┌─ Excerpted data

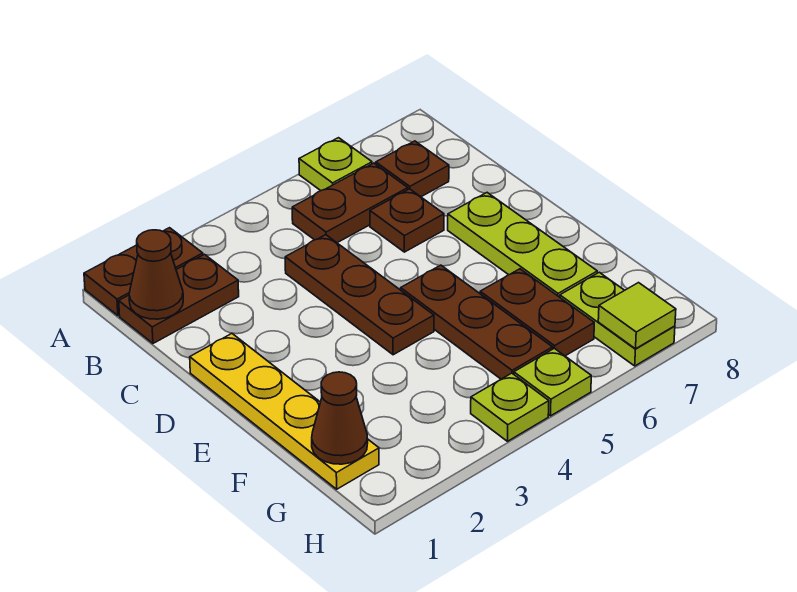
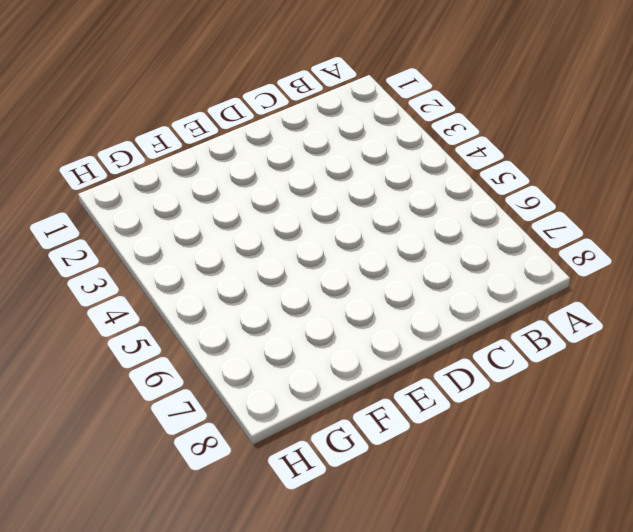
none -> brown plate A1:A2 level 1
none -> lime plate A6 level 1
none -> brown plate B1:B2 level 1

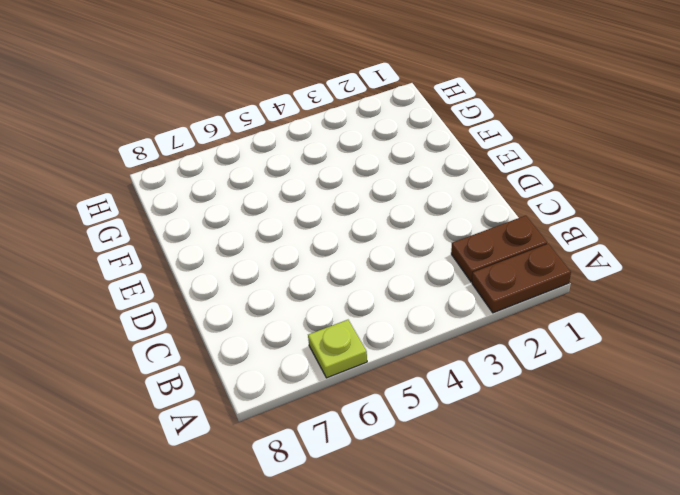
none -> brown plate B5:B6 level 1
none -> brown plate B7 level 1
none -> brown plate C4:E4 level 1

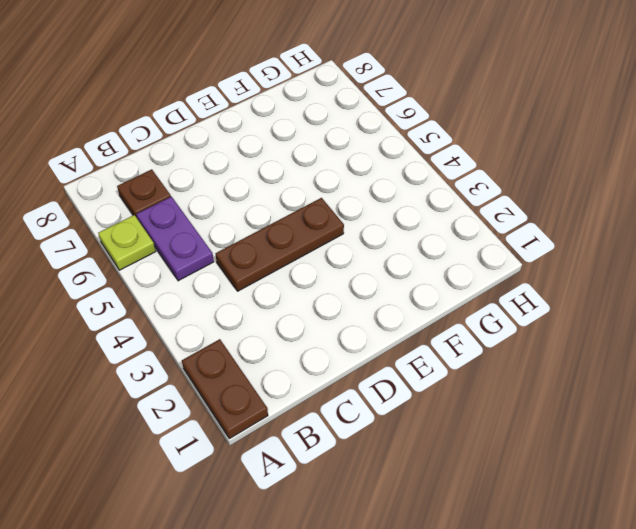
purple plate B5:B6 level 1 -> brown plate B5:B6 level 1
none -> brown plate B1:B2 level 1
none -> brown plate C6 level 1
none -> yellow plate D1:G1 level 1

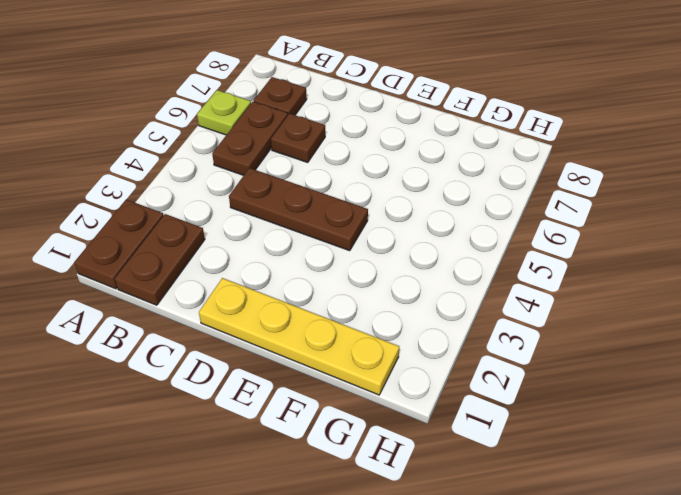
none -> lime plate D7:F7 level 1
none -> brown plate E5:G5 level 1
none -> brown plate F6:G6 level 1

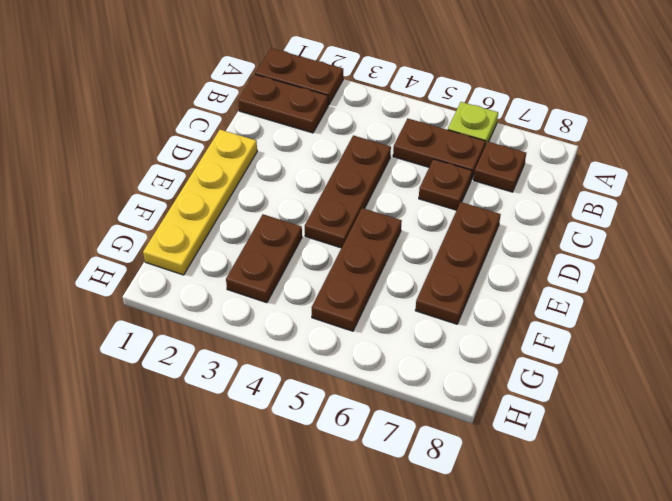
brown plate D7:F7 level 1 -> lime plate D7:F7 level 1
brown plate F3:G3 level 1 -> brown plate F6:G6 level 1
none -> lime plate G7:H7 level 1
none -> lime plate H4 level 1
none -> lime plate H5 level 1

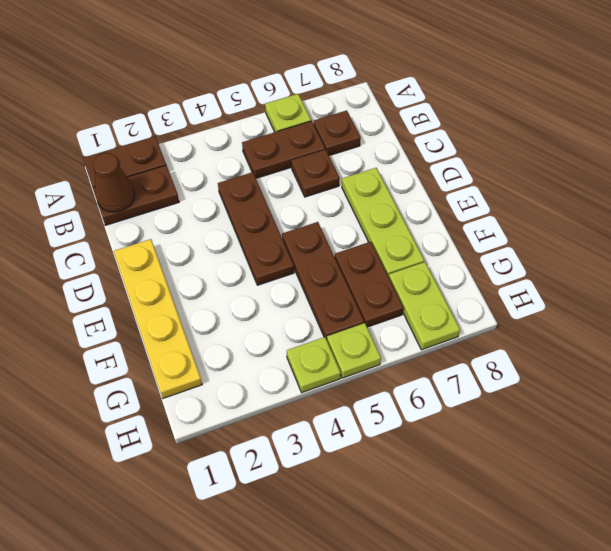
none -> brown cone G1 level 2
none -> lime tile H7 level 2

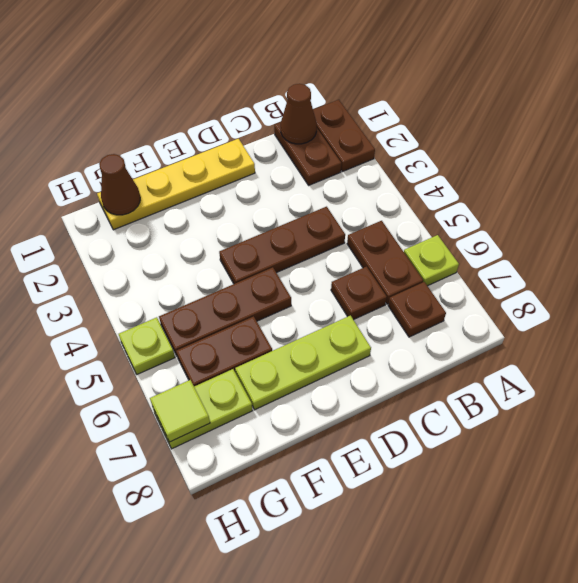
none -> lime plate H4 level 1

└─

#### [Aim of the exercise]
Would you write out exactly the lines above, starting at the line containing "none -> brown plate B7 level 1" and stopping after the line containing "brown plate D7:F7"? Omit the pictures.

#### [Response to the exercise]
none -> brown plate B7 level 1
none -> brown plate C4:E4 level 1

purple plate B5:B6 level 1 -> brown plate B5:B6 level 1
none -> brown plate B1:B2 level 1
none -> brown plate C6 level 1
none -> yellow plate D1:G1 level 1

none -> lime plate D7:F7 level 1
none -> brown plate E5:G5 level 1
none -> brown plate F6:G6 level 1

brown plate D7:F7 level 1 -> lime plate D7:F7 level 1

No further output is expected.